Colored object listings:

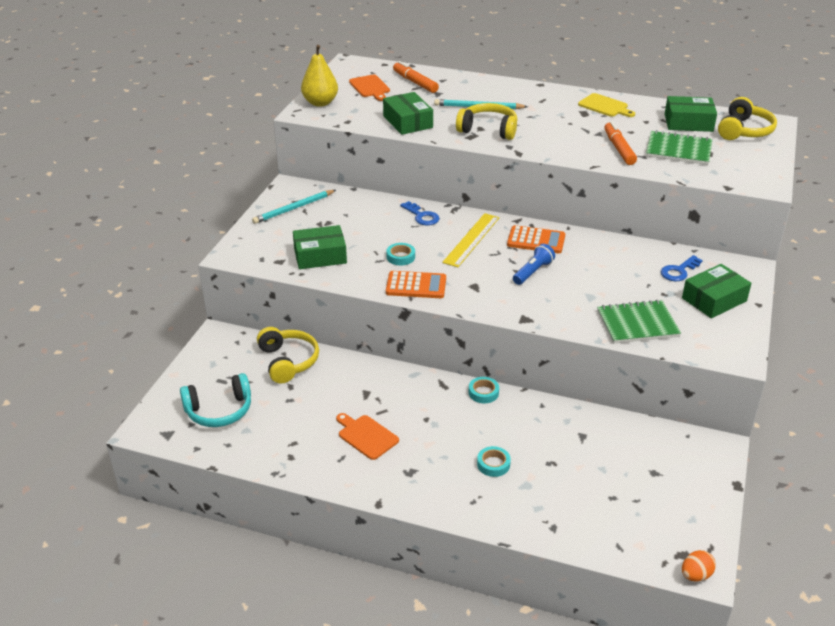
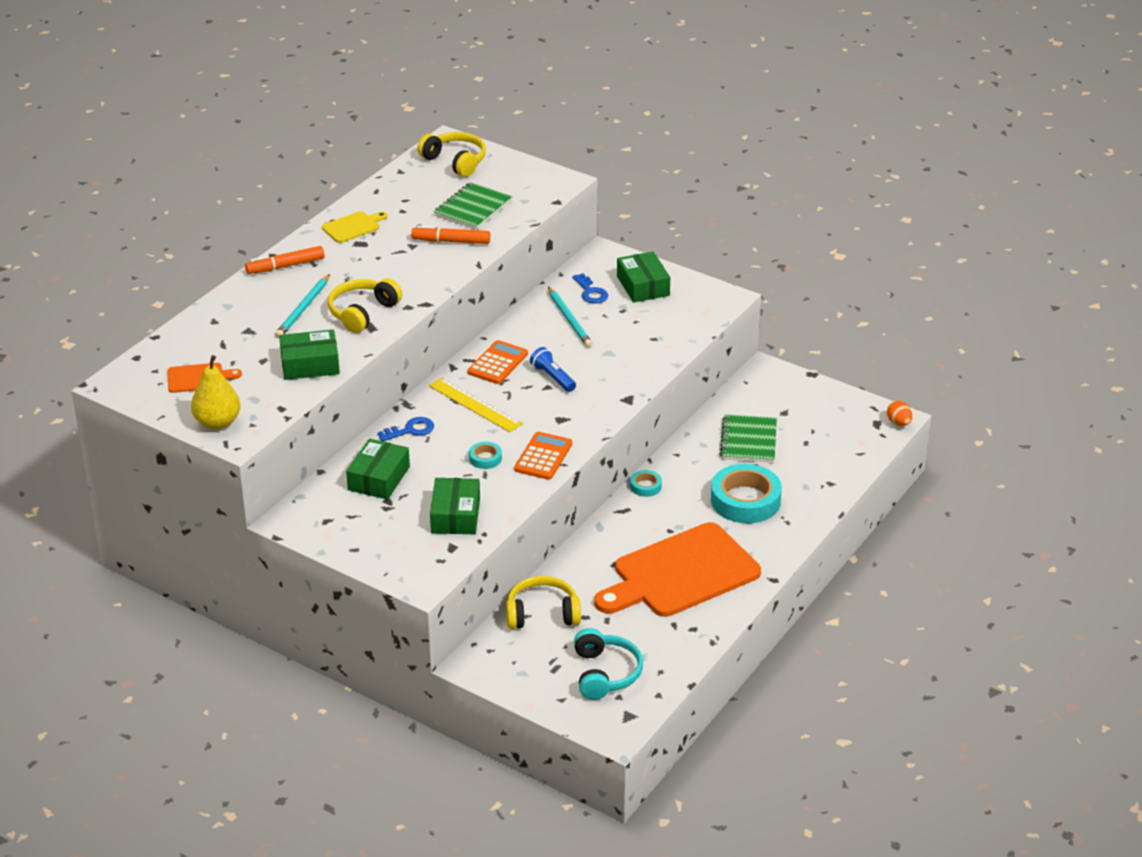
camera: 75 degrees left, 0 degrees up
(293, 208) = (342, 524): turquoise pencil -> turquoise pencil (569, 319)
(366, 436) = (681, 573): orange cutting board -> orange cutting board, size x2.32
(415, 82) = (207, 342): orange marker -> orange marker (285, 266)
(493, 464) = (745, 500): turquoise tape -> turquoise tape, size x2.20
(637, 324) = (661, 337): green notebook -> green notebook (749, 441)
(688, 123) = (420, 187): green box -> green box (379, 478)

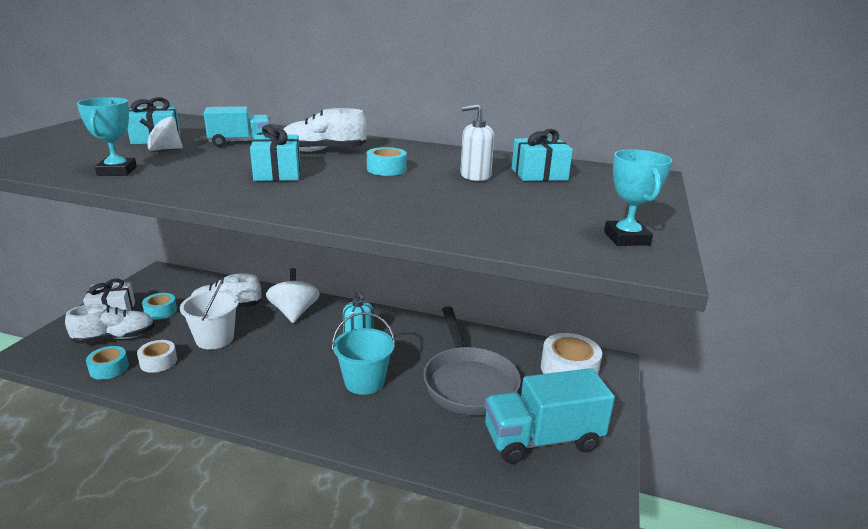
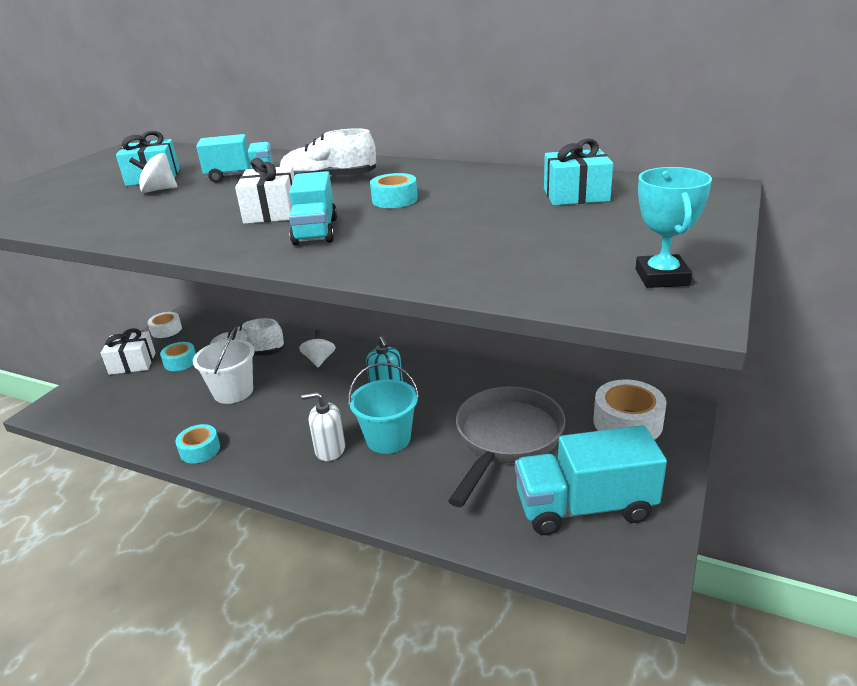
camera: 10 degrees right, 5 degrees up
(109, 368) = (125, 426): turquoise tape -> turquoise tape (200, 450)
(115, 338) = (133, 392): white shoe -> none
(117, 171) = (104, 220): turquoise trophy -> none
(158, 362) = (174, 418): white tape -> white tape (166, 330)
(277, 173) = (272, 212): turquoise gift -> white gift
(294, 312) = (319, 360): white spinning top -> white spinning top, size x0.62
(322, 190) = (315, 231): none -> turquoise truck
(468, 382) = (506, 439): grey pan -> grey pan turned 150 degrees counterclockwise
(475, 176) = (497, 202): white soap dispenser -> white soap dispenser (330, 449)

Task goal: Your response should hold only an exact copy of the lines above, from the one containing "(117, 171) = (104, 220): turquoise" through the end of the entries.

Answer box:
(117, 171) = (104, 220): turquoise trophy -> none
(158, 362) = (174, 418): white tape -> white tape (166, 330)
(277, 173) = (272, 212): turquoise gift -> white gift
(294, 312) = (319, 360): white spinning top -> white spinning top, size x0.62
(322, 190) = (315, 231): none -> turquoise truck
(468, 382) = (506, 439): grey pan -> grey pan turned 150 degrees counterclockwise
(475, 176) = (497, 202): white soap dispenser -> white soap dispenser (330, 449)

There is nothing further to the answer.